> Dataset extract:
- - - - -

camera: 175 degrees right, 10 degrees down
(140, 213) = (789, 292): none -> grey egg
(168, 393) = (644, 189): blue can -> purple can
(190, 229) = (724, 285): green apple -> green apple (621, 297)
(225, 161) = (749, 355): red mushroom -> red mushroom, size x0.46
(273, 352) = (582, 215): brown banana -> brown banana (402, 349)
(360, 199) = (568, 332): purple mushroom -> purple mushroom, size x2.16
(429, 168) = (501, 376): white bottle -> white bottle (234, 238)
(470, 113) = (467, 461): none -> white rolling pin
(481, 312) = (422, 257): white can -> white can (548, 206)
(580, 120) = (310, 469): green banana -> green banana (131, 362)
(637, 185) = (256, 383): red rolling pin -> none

- - - - -

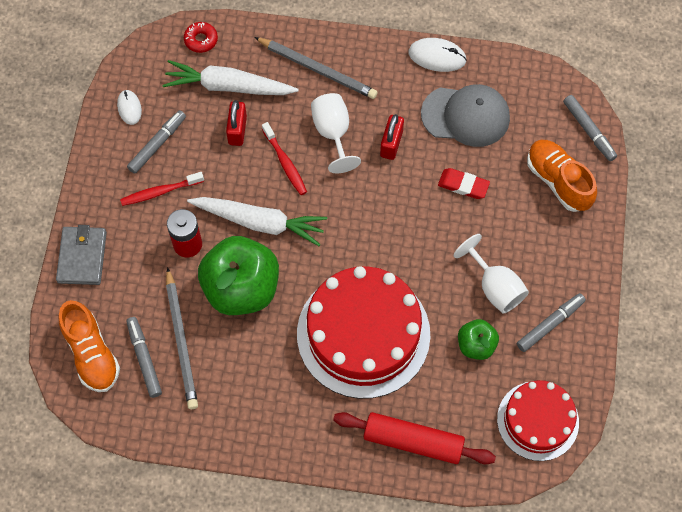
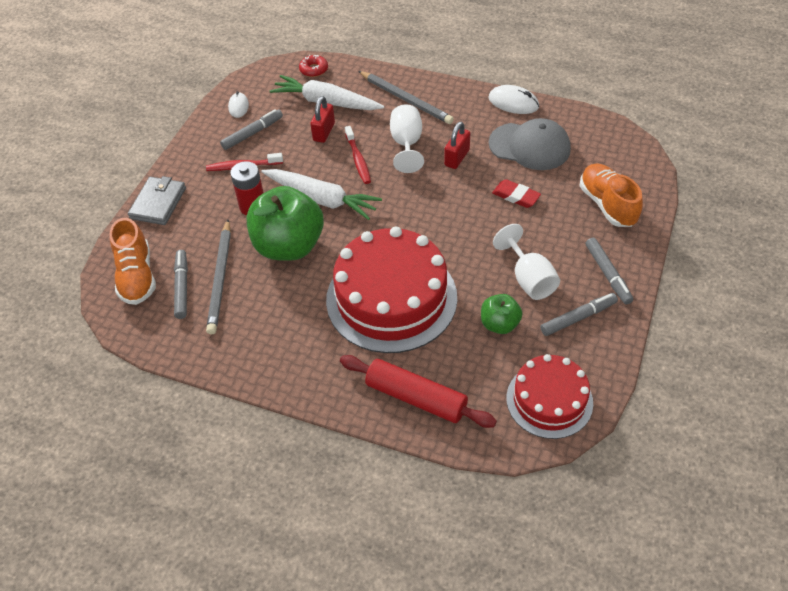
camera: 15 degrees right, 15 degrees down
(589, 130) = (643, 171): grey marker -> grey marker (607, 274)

- - - - -

> About this exercise:
Above are the records. Print exactly, and only, the lines from the line with "camera: 15 degrees right, 15 degrees down" to the line with "(589, 130) = (643, 171): grey", both inclusive.

> Your solution:
camera: 15 degrees right, 15 degrees down
(589, 130) = (643, 171): grey marker -> grey marker (607, 274)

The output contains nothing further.